** Records supplied follows **

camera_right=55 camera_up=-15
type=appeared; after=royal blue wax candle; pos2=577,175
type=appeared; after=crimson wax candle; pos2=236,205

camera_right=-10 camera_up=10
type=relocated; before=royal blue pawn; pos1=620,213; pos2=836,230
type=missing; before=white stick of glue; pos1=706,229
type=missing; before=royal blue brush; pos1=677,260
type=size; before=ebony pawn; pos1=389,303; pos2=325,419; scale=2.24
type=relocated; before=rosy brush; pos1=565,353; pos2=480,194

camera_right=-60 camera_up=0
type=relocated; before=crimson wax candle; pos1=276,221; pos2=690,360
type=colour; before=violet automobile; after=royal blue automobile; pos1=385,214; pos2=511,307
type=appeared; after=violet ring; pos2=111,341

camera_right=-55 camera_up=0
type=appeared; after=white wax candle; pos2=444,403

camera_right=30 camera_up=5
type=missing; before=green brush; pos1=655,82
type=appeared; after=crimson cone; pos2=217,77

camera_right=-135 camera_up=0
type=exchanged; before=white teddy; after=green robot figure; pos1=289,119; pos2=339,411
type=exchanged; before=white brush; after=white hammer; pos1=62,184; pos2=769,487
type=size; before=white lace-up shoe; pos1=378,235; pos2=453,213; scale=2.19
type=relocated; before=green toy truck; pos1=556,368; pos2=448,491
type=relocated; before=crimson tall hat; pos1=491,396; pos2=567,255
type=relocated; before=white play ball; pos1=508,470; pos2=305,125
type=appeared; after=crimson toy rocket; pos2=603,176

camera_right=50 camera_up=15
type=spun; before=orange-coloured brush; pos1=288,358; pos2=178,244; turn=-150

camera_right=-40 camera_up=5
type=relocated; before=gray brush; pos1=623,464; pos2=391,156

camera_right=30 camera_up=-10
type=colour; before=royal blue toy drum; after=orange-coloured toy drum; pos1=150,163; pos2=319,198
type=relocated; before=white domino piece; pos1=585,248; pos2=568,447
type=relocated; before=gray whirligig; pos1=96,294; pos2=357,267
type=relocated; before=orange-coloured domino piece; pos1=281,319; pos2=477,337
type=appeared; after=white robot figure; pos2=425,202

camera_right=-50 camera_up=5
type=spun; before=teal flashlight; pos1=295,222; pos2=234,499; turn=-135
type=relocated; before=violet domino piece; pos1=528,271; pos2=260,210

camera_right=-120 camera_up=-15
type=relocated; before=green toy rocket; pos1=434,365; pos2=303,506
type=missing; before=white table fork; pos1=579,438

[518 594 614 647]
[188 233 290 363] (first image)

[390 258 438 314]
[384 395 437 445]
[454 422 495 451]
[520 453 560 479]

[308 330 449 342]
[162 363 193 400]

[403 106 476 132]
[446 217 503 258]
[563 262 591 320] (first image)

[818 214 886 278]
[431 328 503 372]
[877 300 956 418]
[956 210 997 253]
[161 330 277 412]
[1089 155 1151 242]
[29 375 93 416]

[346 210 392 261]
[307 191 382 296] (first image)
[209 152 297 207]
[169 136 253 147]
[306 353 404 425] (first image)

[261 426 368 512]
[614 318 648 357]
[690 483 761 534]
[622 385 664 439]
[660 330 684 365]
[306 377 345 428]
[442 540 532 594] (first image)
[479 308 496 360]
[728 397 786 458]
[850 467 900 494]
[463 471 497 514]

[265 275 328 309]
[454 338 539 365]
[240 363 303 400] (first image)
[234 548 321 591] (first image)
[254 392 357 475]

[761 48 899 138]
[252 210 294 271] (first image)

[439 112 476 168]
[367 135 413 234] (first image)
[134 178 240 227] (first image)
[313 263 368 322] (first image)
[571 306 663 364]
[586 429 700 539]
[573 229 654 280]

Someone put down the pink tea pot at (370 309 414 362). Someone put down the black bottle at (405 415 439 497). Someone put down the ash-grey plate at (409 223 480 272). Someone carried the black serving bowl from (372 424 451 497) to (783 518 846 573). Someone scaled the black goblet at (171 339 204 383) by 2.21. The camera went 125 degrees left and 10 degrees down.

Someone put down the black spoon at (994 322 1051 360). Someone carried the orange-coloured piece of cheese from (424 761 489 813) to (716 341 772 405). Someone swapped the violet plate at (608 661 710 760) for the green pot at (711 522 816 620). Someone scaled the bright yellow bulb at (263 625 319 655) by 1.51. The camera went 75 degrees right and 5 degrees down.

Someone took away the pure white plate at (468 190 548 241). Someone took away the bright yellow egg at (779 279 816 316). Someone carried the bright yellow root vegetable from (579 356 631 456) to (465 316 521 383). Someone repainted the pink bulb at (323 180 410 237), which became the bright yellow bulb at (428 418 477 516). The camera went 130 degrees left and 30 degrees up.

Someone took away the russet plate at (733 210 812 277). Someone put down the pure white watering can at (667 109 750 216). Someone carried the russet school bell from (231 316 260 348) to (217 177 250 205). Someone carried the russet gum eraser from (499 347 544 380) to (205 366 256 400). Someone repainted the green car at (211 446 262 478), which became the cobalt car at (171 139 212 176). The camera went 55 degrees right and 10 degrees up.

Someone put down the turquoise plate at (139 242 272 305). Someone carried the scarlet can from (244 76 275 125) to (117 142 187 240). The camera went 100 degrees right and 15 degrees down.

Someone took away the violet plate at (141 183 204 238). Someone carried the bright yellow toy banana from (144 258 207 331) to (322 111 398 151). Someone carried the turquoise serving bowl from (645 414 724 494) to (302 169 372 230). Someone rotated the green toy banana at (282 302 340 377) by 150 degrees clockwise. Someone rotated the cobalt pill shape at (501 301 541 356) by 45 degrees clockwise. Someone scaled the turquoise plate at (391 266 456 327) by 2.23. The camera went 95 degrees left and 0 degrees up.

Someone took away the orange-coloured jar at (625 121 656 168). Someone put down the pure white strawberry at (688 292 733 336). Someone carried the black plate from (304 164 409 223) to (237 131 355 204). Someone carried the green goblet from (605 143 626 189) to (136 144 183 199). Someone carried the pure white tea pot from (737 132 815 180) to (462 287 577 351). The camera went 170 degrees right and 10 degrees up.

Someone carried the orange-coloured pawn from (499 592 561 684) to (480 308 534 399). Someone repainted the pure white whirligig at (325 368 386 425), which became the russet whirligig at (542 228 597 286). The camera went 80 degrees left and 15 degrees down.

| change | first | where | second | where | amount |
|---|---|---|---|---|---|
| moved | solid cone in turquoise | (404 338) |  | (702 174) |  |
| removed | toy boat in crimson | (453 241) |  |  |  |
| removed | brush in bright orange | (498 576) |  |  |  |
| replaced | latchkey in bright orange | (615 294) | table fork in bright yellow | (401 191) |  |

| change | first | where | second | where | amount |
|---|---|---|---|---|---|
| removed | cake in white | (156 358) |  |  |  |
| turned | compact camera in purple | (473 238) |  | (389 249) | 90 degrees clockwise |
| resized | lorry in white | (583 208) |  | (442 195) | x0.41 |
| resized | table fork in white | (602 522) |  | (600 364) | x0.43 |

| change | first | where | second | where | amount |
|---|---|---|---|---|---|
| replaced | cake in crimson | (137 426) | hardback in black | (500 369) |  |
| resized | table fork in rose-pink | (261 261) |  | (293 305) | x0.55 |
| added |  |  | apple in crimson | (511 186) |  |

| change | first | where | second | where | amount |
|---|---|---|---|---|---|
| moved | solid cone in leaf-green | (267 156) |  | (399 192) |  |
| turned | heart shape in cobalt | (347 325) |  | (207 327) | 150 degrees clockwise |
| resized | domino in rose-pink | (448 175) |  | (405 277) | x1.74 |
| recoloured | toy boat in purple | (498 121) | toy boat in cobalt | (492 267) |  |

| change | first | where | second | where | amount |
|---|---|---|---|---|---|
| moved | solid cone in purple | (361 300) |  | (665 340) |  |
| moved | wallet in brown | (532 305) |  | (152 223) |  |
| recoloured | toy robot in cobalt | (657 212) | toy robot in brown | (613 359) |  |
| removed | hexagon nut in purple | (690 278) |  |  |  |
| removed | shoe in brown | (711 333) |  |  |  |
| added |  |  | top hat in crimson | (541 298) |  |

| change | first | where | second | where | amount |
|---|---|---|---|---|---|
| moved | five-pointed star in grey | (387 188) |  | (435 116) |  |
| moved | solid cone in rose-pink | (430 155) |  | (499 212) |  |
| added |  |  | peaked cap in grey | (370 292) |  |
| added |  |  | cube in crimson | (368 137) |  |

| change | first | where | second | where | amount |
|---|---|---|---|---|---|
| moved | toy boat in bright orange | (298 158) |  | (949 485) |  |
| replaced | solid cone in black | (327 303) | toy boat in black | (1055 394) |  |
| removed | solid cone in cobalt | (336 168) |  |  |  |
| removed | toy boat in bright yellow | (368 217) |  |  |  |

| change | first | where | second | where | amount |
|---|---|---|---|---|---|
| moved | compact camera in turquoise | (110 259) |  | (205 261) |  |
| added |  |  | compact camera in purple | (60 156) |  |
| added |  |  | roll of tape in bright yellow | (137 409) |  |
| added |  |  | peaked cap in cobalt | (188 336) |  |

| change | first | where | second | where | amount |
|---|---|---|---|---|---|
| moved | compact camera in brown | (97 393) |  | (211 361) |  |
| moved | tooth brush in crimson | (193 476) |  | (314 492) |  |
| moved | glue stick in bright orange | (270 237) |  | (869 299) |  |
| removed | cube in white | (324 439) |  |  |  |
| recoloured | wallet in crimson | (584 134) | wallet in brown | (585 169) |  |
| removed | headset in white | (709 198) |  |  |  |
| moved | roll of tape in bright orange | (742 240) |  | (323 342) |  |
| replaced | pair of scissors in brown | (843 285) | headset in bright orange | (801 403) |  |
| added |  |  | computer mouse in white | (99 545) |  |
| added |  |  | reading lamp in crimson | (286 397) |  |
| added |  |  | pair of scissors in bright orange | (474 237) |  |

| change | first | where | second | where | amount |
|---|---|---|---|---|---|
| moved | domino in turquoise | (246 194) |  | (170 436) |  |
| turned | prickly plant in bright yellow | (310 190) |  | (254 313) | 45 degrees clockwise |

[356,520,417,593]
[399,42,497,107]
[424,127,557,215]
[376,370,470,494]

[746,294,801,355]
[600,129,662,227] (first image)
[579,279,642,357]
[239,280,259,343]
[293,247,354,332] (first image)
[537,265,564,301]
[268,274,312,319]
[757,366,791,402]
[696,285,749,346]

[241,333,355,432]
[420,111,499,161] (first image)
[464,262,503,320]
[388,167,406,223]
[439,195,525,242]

** End of Records supplied **

**Exercise prompt:**
Print only the lines that run from the start of the listing to the line bearing "camera_right=50 camera_up=15"; please keep the first line and that last one, exactly as they appear.

**Problem solution:**
camera_right=55 camera_up=-15
type=appeared; after=royal blue wax candle; pos2=577,175
type=appeared; after=crimson wax candle; pos2=236,205

camera_right=-10 camera_up=10
type=relocated; before=royal blue pawn; pos1=620,213; pos2=836,230
type=missing; before=white stick of glue; pos1=706,229
type=missing; before=royal blue brush; pos1=677,260
type=size; before=ebony pawn; pos1=389,303; pos2=325,419; scale=2.24
type=relocated; before=rosy brush; pos1=565,353; pos2=480,194

camera_right=-60 camera_up=0
type=relocated; before=crimson wax candle; pos1=276,221; pos2=690,360
type=colour; before=violet automobile; after=royal blue automobile; pos1=385,214; pos2=511,307
type=appeared; after=violet ring; pos2=111,341

camera_right=-55 camera_up=0
type=appeared; after=white wax candle; pos2=444,403

camera_right=30 camera_up=5
type=missing; before=green brush; pos1=655,82
type=appeared; after=crimson cone; pos2=217,77

camera_right=-135 camera_up=0
type=exchanged; before=white teddy; after=green robot figure; pos1=289,119; pos2=339,411
type=exchanged; before=white brush; after=white hammer; pos1=62,184; pos2=769,487
type=size; before=white lace-up shoe; pos1=378,235; pos2=453,213; scale=2.19
type=relocated; before=green toy truck; pos1=556,368; pos2=448,491
type=relocated; before=crimson tall hat; pos1=491,396; pos2=567,255
type=relocated; before=white play ball; pos1=508,470; pos2=305,125
type=appeared; after=crimson toy rocket; pos2=603,176

camera_right=50 camera_up=15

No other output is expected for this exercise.